Required work - From the line with "camera: 15 degrees right, 10 degrees up" to the line with "turquoise cake [551,150,615,195]", retype every line exactly, including those two, and leave out the rest of the data below.

Data under study -
——————————

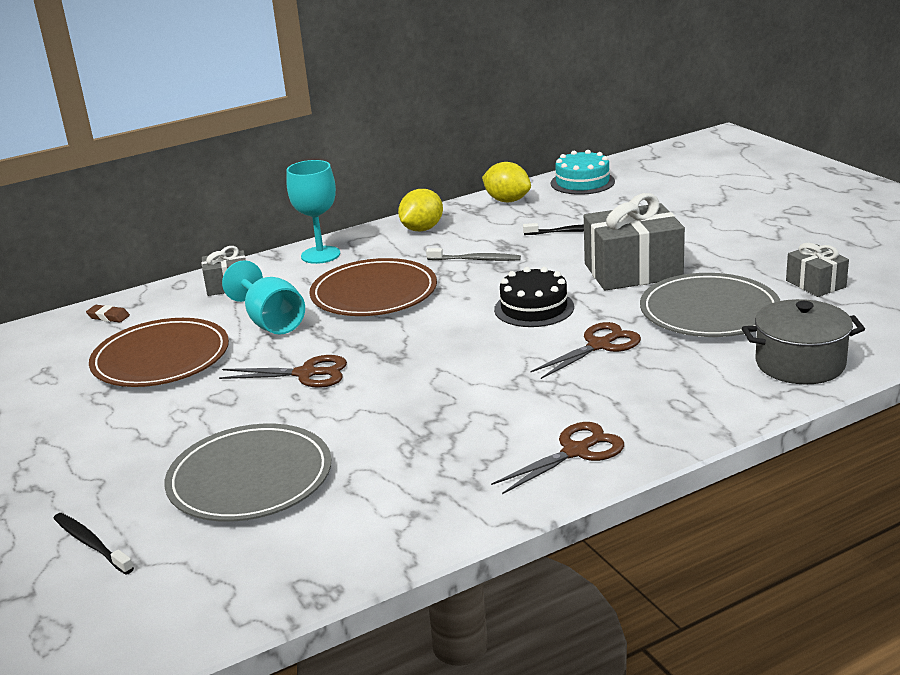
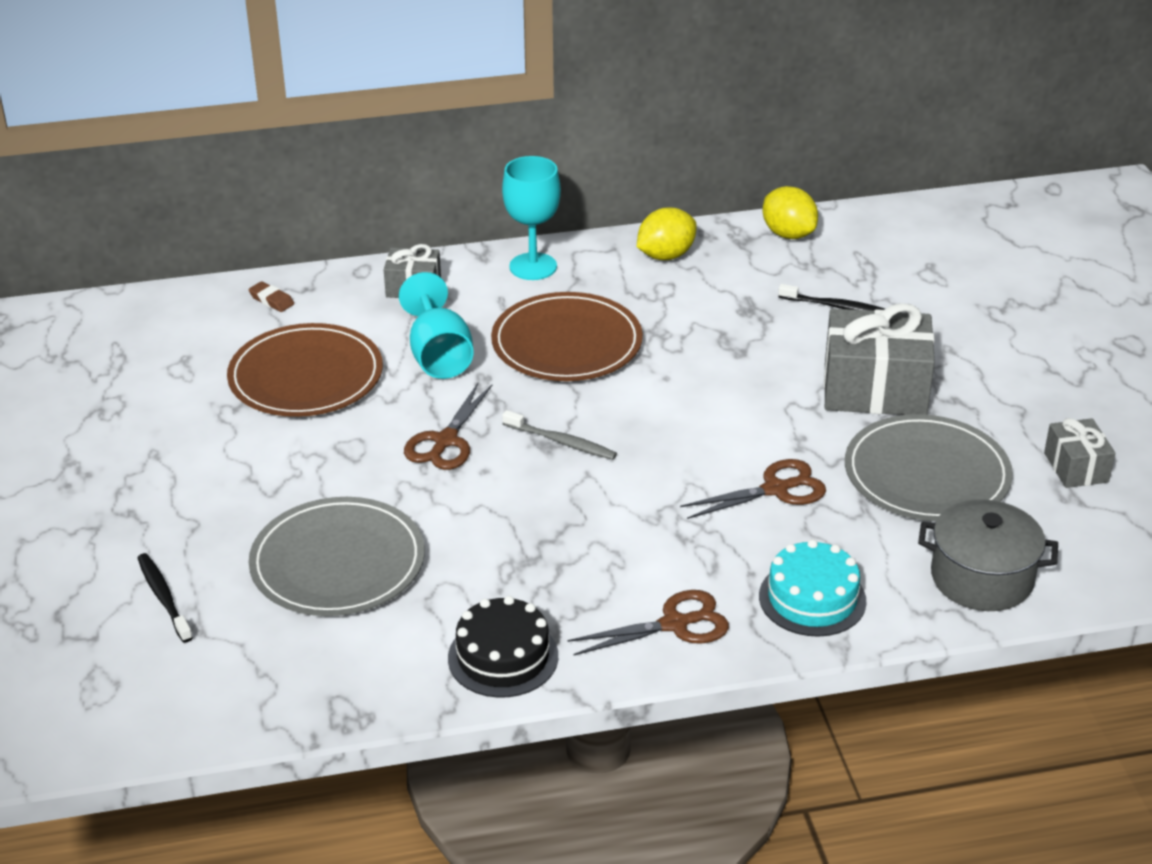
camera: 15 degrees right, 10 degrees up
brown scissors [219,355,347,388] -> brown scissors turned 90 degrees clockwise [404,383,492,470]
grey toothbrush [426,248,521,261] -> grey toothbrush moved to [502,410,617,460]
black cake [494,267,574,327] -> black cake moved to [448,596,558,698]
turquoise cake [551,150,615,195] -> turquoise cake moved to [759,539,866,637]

——————————

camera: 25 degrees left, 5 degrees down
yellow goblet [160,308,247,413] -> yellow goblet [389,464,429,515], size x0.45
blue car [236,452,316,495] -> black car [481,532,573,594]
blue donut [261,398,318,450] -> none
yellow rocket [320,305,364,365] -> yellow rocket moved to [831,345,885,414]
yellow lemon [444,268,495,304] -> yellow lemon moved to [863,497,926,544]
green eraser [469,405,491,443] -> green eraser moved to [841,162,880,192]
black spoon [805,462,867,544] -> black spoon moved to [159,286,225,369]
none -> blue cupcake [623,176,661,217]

——————————

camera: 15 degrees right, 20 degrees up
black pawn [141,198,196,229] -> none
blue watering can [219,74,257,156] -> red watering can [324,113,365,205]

——————————

Solution to this exercise -
camera: 15 degrees right, 10 degrees up
brown scissors [219,355,347,388] -> brown scissors turned 90 degrees clockwise [404,383,492,470]
grey toothbrush [426,248,521,261] -> grey toothbrush moved to [502,410,617,460]
black cake [494,267,574,327] -> black cake moved to [448,596,558,698]
turquoise cake [551,150,615,195] -> turquoise cake moved to [759,539,866,637]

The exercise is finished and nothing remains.